### Activity
Below are records; output all of them exactly.

=== Material provided ===

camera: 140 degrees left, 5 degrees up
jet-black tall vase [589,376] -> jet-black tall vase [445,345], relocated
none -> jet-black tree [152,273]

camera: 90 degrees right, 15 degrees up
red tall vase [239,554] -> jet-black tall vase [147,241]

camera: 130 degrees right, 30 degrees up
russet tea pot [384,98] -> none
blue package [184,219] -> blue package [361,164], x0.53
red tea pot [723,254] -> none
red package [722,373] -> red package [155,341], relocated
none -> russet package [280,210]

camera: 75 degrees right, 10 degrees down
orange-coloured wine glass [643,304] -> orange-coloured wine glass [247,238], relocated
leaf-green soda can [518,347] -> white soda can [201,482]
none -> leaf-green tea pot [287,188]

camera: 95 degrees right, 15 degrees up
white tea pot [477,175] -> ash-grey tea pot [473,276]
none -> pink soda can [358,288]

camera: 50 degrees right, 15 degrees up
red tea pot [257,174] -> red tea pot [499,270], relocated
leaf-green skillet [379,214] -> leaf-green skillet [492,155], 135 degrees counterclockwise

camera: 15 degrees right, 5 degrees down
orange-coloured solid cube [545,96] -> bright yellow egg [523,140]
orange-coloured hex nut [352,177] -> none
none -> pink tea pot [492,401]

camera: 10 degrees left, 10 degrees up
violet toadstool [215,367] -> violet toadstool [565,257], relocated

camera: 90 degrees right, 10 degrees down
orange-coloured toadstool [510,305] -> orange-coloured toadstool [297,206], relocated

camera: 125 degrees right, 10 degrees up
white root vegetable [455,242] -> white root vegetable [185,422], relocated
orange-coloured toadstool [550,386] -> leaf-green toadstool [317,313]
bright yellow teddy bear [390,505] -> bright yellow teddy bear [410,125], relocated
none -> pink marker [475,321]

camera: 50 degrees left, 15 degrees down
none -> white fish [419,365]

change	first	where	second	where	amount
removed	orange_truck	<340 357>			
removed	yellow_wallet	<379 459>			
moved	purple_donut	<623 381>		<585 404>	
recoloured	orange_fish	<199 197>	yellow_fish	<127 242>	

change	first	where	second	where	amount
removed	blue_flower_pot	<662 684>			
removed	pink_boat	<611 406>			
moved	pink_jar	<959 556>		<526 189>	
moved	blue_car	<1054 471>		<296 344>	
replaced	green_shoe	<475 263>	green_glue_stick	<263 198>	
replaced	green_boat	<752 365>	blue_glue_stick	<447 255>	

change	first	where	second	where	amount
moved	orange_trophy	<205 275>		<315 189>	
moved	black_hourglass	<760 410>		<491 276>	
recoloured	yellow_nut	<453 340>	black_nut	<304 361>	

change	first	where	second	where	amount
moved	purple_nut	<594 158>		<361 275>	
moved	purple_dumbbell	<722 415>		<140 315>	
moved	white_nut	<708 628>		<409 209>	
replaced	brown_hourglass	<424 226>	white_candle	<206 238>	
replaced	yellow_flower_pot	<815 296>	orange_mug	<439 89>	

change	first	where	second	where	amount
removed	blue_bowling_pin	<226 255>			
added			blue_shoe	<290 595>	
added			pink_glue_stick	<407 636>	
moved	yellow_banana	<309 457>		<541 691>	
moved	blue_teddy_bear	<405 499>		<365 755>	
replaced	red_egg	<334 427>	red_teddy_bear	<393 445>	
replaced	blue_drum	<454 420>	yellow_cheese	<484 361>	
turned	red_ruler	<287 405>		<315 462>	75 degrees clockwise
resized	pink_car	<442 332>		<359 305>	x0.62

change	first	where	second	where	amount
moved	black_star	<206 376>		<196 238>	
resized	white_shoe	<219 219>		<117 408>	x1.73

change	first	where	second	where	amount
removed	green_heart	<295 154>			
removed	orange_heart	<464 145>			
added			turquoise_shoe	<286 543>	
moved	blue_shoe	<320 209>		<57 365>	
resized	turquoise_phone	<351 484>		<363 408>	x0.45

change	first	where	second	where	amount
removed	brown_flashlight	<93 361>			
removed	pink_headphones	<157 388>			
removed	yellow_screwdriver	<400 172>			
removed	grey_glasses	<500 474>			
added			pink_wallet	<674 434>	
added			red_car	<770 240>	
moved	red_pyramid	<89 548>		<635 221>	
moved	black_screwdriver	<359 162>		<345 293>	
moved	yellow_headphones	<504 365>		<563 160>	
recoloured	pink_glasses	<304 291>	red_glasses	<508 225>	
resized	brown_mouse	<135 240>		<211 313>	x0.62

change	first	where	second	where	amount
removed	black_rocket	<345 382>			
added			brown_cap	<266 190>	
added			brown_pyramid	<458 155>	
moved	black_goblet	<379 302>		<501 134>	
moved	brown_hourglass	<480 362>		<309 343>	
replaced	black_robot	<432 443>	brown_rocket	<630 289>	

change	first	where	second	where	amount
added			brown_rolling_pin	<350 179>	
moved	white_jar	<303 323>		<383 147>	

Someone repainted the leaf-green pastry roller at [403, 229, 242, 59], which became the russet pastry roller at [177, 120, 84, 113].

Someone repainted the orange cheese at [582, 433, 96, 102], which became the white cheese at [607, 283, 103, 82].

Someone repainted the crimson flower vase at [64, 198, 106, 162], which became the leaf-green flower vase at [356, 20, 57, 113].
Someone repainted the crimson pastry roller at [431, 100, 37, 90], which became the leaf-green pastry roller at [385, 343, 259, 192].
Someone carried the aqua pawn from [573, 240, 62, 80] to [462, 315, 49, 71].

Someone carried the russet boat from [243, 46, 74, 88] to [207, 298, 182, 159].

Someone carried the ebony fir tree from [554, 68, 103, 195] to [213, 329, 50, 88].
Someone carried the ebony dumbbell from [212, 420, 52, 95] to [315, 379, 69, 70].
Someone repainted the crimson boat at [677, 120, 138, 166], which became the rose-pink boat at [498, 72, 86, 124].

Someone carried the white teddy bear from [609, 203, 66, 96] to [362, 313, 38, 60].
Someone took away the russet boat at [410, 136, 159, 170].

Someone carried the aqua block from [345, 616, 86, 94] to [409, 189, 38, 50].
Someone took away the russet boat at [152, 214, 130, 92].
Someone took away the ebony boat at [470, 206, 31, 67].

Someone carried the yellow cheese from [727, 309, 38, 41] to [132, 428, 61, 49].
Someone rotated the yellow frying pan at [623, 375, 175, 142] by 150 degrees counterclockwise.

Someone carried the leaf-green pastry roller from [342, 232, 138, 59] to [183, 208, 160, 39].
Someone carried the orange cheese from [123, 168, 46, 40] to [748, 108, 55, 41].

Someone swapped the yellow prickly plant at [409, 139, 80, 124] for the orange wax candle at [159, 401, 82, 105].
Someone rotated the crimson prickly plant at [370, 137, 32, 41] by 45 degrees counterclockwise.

===

### Solution for this problem
camera: 140 degrees left, 5 degrees up
jet-black tall vase [589,376] -> jet-black tall vase [445,345], relocated
none -> jet-black tree [152,273]

camera: 90 degrees right, 15 degrees up
red tall vase [239,554] -> jet-black tall vase [147,241]

camera: 130 degrees right, 30 degrees up
russet tea pot [384,98] -> none
blue package [184,219] -> blue package [361,164], x0.53
red tea pot [723,254] -> none
red package [722,373] -> red package [155,341], relocated
none -> russet package [280,210]

camera: 75 degrees right, 10 degrees down
orange-coloured wine glass [643,304] -> orange-coloured wine glass [247,238], relocated
leaf-green soda can [518,347] -> white soda can [201,482]
none -> leaf-green tea pot [287,188]

camera: 95 degrees right, 15 degrees up
white tea pot [477,175] -> ash-grey tea pot [473,276]
none -> pink soda can [358,288]

camera: 50 degrees right, 15 degrees up
red tea pot [257,174] -> red tea pot [499,270], relocated
leaf-green skillet [379,214] -> leaf-green skillet [492,155], 135 degrees counterclockwise

camera: 15 degrees right, 5 degrees down
orange-coloured solid cube [545,96] -> bright yellow egg [523,140]
orange-coloured hex nut [352,177] -> none
none -> pink tea pot [492,401]

camera: 10 degrees left, 10 degrees up
violet toadstool [215,367] -> violet toadstool [565,257], relocated

camera: 90 degrees right, 10 degrees down
orange-coloured toadstool [510,305] -> orange-coloured toadstool [297,206], relocated

camera: 125 degrees right, 10 degrees up
white root vegetable [455,242] -> white root vegetable [185,422], relocated
orange-coloured toadstool [550,386] -> leaf-green toadstool [317,313]
bright yellow teddy bear [390,505] -> bright yellow teddy bear [410,125], relocated
none -> pink marker [475,321]

camera: 50 degrees left, 15 degrees down
none -> white fish [419,365]

change	first	where	second	where	amount
removed	orange_truck	<340 357>			
removed	yellow_wallet	<379 459>			
moved	purple_donut	<623 381>		<585 404>	
recoloured	orange_fish	<199 197>	yellow_fish	<127 242>	

change	first	where	second	where	amount
removed	blue_flower_pot	<662 684>			
removed	pink_boat	<611 406>			
moved	pink_jar	<959 556>		<526 189>	
moved	blue_car	<1054 471>		<296 344>	
replaced	green_shoe	<475 263>	green_glue_stick	<263 198>	
replaced	green_boat	<752 365>	blue_glue_stick	<447 255>	

change	first	where	second	where	amount
moved	orange_trophy	<205 275>		<315 189>	
moved	black_hourglass	<760 410>		<491 276>	
recoloured	yellow_nut	<453 340>	black_nut	<304 361>	

change	first	where	second	where	amount
moved	purple_nut	<594 158>		<361 275>	
moved	purple_dumbbell	<722 415>		<140 315>	
moved	white_nut	<708 628>		<409 209>	
replaced	brown_hourglass	<424 226>	white_candle	<206 238>	
replaced	yellow_flower_pot	<815 296>	orange_mug	<439 89>	

change	first	where	second	where	amount
removed	blue_bowling_pin	<226 255>			
added			blue_shoe	<290 595>	
added			pink_glue_stick	<407 636>	
moved	yellow_banana	<309 457>		<541 691>	
moved	blue_teddy_bear	<405 499>		<365 755>	
replaced	red_egg	<334 427>	red_teddy_bear	<393 445>	
replaced	blue_drum	<454 420>	yellow_cheese	<484 361>	
turned	red_ruler	<287 405>		<315 462>	75 degrees clockwise
resized	pink_car	<442 332>		<359 305>	x0.62

change	first	where	second	where	amount
moved	black_star	<206 376>		<196 238>	
resized	white_shoe	<219 219>		<117 408>	x1.73

change	first	where	second	where	amount
removed	green_heart	<295 154>			
removed	orange_heart	<464 145>			
added			turquoise_shoe	<286 543>	
moved	blue_shoe	<320 209>		<57 365>	
resized	turquoise_phone	<351 484>		<363 408>	x0.45

change	first	where	second	where	amount
removed	brown_flashlight	<93 361>			
removed	pink_headphones	<157 388>			
removed	yellow_screwdriver	<400 172>			
removed	grey_glasses	<500 474>			
added			pink_wallet	<674 434>	
added			red_car	<770 240>	
moved	red_pyramid	<89 548>		<635 221>	
moved	black_screwdriver	<359 162>		<345 293>	
moved	yellow_headphones	<504 365>		<563 160>	
recoloured	pink_glasses	<304 291>	red_glasses	<508 225>	
resized	brown_mouse	<135 240>		<211 313>	x0.62

change	first	where	second	where	amount
removed	black_rocket	<345 382>			
added			brown_cap	<266 190>	
added			brown_pyramid	<458 155>	
moved	black_goblet	<379 302>		<501 134>	
moved	brown_hourglass	<480 362>		<309 343>	
replaced	black_robot	<432 443>	brown_rocket	<630 289>	

change	first	where	second	where	amount
added			brown_rolling_pin	<350 179>	
moved	white_jar	<303 323>		<383 147>	

Someone repainted the leaf-green pastry roller at [403, 229, 242, 59], which became the russet pastry roller at [177, 120, 84, 113].

Someone repainted the orange cheese at [582, 433, 96, 102], which became the white cheese at [607, 283, 103, 82].

Someone repainted the crimson flower vase at [64, 198, 106, 162], which became the leaf-green flower vase at [356, 20, 57, 113].
Someone repainted the crimson pastry roller at [431, 100, 37, 90], which became the leaf-green pastry roller at [385, 343, 259, 192].
Someone carried the aqua pawn from [573, 240, 62, 80] to [462, 315, 49, 71].

Someone carried the russet boat from [243, 46, 74, 88] to [207, 298, 182, 159].

Someone carried the ebony fir tree from [554, 68, 103, 195] to [213, 329, 50, 88].
Someone carried the ebony dumbbell from [212, 420, 52, 95] to [315, 379, 69, 70].
Someone repainted the crimson boat at [677, 120, 138, 166], which became the rose-pink boat at [498, 72, 86, 124].

Someone carried the white teddy bear from [609, 203, 66, 96] to [362, 313, 38, 60].
Someone took away the russet boat at [410, 136, 159, 170].

Someone carried the aqua block from [345, 616, 86, 94] to [409, 189, 38, 50].
Someone took away the russet boat at [152, 214, 130, 92].
Someone took away the ebony boat at [470, 206, 31, 67].

Someone carried the yellow cheese from [727, 309, 38, 41] to [132, 428, 61, 49].
Someone rotated the yellow frying pan at [623, 375, 175, 142] by 150 degrees counterclockwise.

Someone carried the leaf-green pastry roller from [342, 232, 138, 59] to [183, 208, 160, 39].
Someone carried the orange cheese from [123, 168, 46, 40] to [748, 108, 55, 41].

Someone swapped the yellow prickly plant at [409, 139, 80, 124] for the orange wax candle at [159, 401, 82, 105].
Someone rotated the crimson prickly plant at [370, 137, 32, 41] by 45 degrees counterclockwise.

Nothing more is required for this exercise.